• _Extracted data_:
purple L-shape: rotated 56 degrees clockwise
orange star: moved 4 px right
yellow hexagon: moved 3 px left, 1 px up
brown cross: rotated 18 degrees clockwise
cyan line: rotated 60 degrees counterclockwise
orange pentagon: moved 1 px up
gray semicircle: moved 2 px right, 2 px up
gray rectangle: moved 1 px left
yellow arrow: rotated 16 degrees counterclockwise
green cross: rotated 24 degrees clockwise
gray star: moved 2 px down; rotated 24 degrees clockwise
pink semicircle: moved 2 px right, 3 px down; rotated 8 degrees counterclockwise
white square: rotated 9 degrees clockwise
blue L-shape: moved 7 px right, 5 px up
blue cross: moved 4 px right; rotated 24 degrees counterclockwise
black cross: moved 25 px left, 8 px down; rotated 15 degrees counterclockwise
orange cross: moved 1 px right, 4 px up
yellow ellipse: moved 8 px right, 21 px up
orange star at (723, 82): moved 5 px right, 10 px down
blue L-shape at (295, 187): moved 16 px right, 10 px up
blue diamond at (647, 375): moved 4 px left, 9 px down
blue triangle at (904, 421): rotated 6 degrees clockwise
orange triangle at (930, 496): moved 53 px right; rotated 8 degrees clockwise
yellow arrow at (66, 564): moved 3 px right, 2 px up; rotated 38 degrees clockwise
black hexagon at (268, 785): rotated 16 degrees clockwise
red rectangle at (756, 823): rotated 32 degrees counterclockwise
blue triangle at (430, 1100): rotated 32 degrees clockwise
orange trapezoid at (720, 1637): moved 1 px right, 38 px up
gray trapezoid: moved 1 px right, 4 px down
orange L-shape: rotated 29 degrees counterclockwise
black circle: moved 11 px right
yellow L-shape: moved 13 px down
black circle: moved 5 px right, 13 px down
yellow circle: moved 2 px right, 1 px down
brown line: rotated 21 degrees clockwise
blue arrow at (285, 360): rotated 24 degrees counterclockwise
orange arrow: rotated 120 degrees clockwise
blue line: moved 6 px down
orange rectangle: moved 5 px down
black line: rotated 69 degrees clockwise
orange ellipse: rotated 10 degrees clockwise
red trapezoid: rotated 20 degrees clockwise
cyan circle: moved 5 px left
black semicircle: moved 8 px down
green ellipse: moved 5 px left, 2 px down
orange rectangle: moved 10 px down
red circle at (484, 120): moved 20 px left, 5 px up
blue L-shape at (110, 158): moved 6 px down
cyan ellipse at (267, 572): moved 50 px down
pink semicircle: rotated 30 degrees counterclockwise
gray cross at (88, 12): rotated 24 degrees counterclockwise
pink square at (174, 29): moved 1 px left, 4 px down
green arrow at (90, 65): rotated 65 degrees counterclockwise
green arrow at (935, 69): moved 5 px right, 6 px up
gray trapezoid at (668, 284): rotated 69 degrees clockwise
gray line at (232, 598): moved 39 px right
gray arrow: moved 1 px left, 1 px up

• _What this task involves_:
How many of the lines above contain the string "yellow"? Case counts. Reply with the number alone.

• _Answer_:
6